**ABOUT THIS TASK**
Below are some records. Return exactly their lines from the one containing "orange_gefugo [355,481] =>" through the one containing "pink_mogaserul [186,411] =>", and drop the pictures.

**MATERIAL FOR THE TASK**
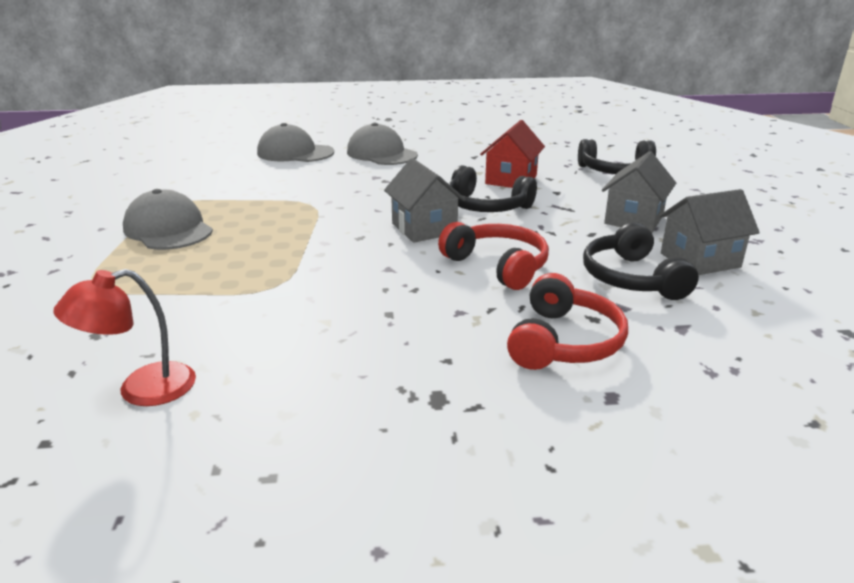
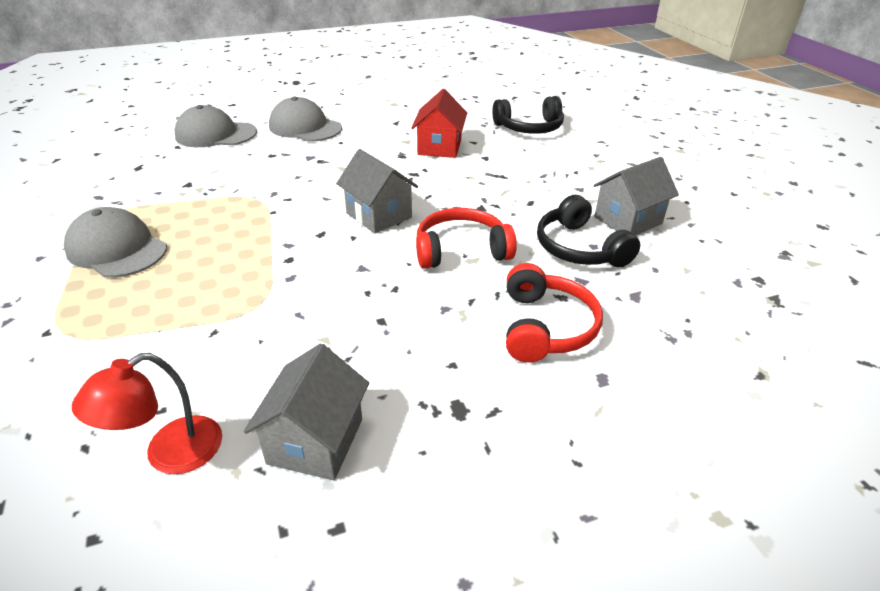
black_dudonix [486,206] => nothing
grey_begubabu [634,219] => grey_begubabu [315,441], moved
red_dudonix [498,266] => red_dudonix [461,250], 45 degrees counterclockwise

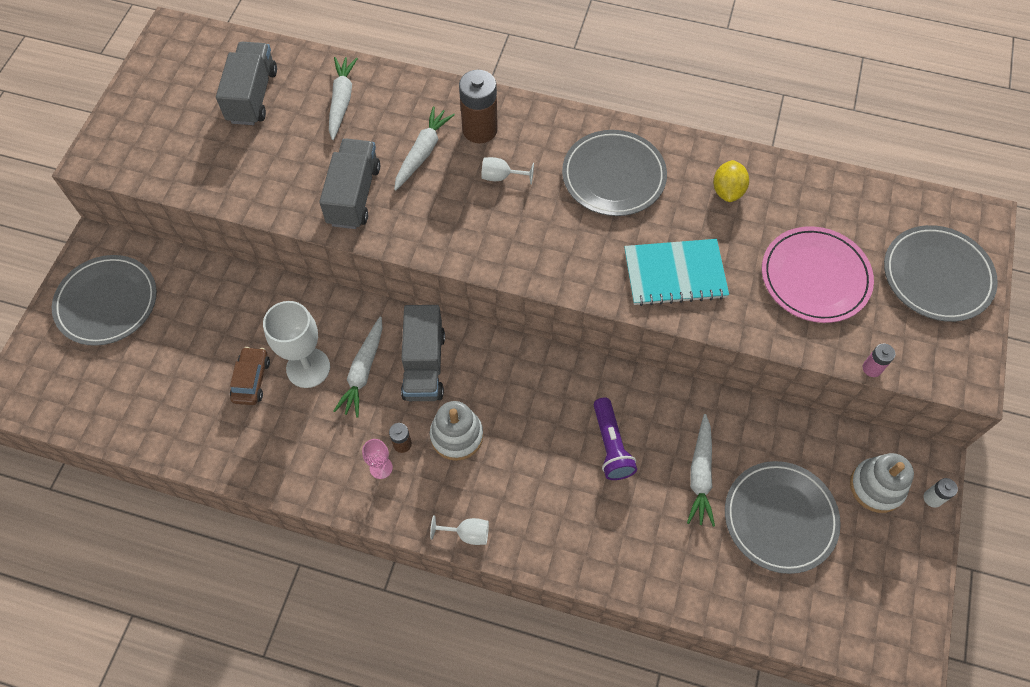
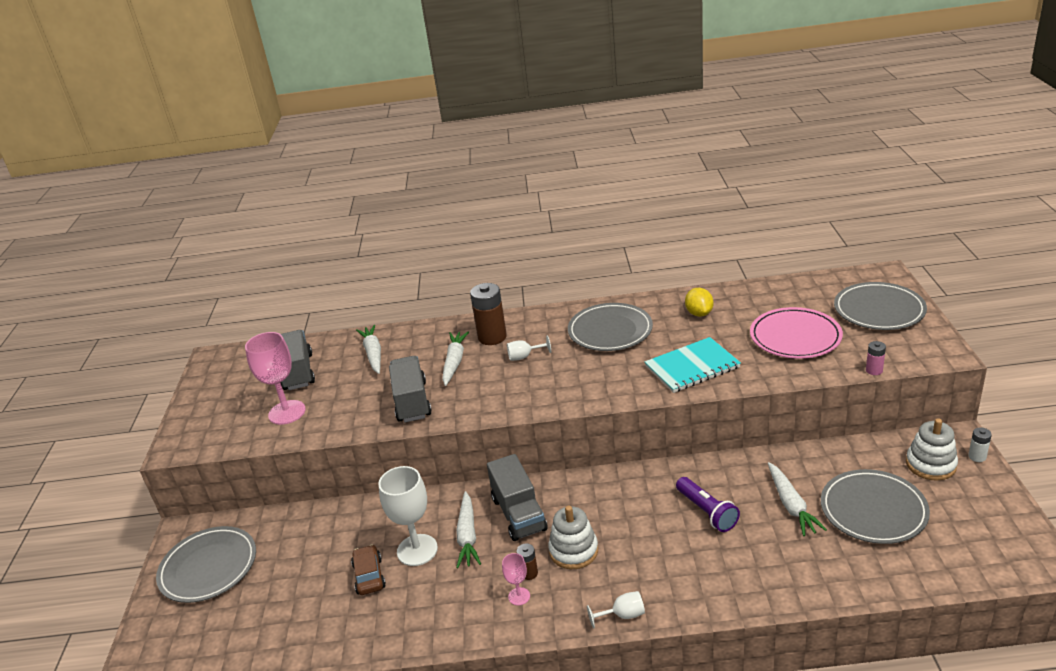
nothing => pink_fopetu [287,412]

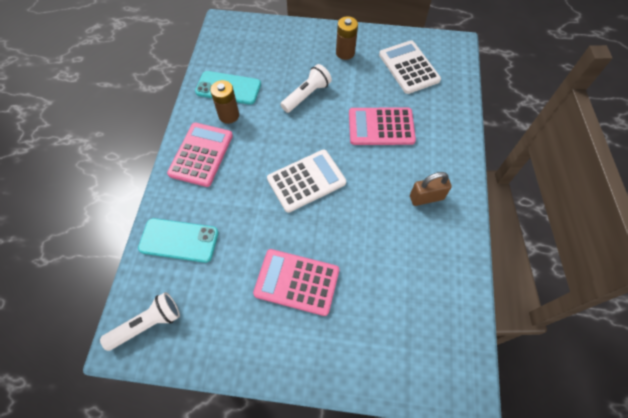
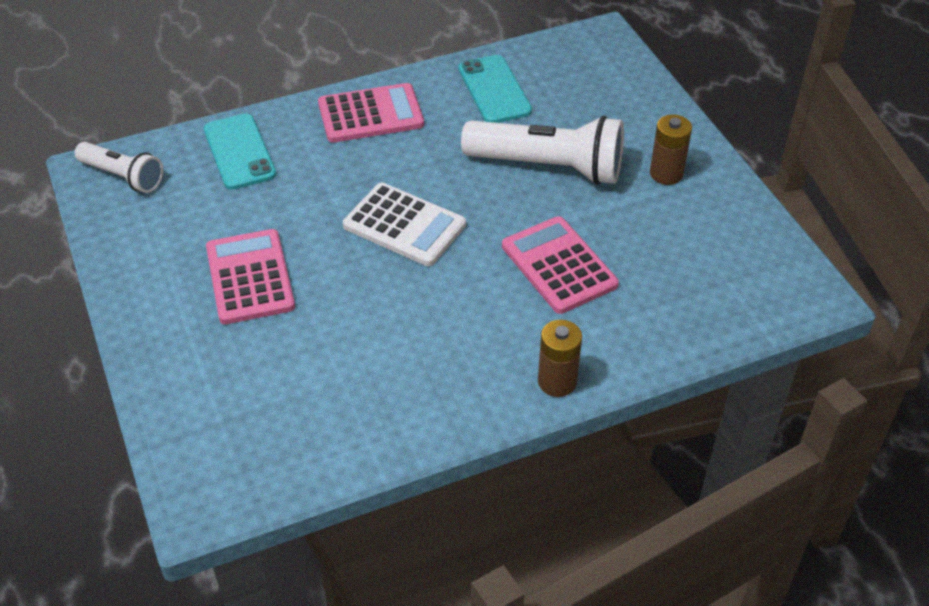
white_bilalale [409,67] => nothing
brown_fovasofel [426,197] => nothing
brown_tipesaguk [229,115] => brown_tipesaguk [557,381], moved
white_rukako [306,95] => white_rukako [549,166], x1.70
--
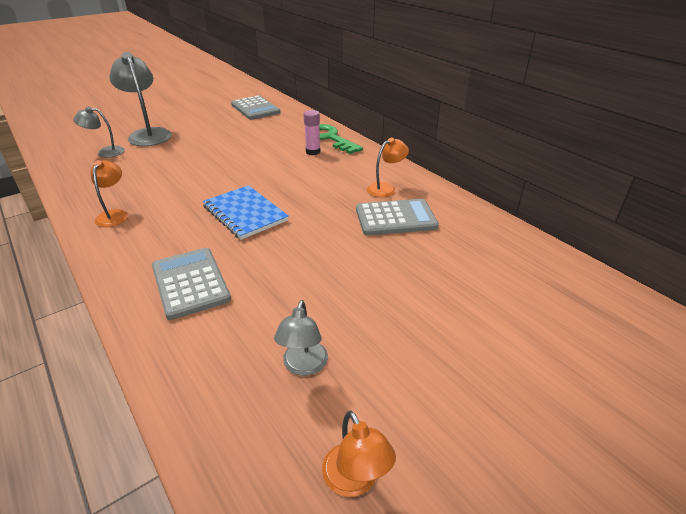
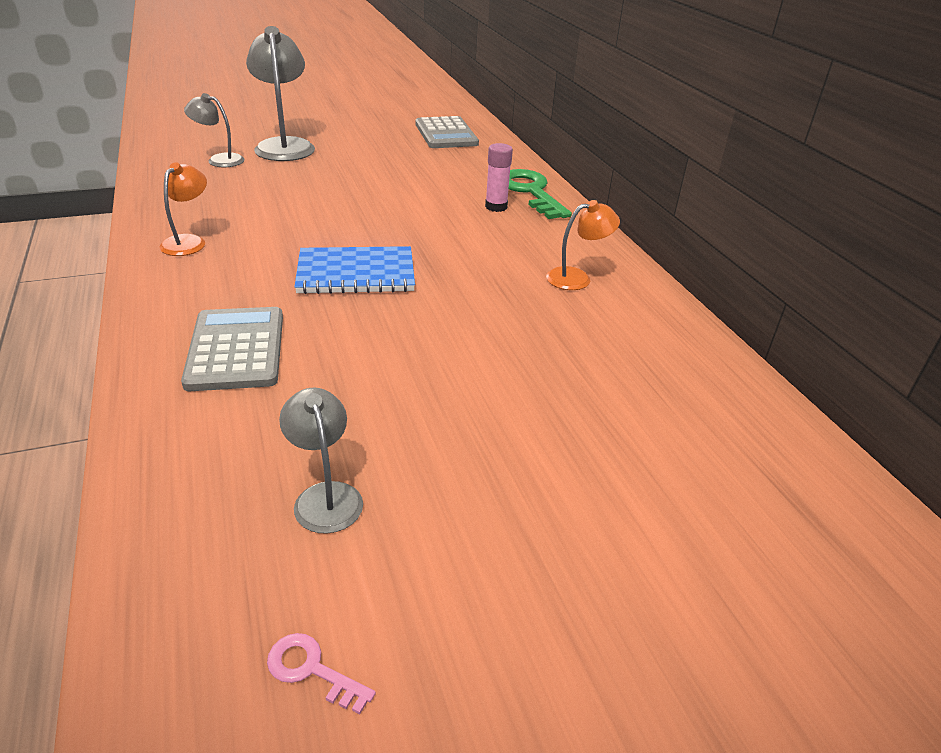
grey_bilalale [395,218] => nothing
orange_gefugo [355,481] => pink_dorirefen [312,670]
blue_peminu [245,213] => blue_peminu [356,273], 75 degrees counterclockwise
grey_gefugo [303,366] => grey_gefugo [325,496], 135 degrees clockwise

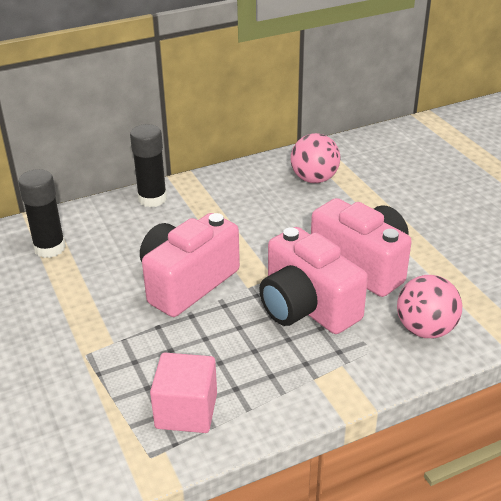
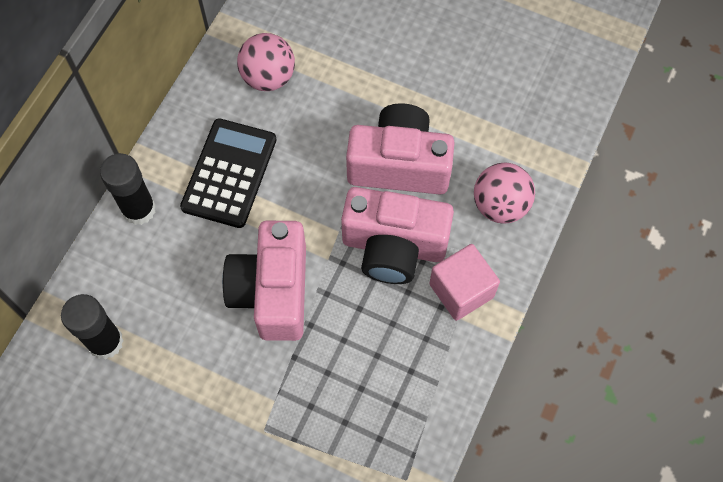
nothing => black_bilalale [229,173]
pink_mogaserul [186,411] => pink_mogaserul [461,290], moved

**SOLUTION TO THE PROBLEM**
orange_gefugo [355,481] => pink_dorirefen [312,670]
blue_peminu [245,213] => blue_peminu [356,273], 75 degrees counterclockwise
grey_gefugo [303,366] => grey_gefugo [325,496], 135 degrees clockwise

nothing => black_bilalale [229,173]
pink_mogaserul [186,411] => pink_mogaserul [461,290], moved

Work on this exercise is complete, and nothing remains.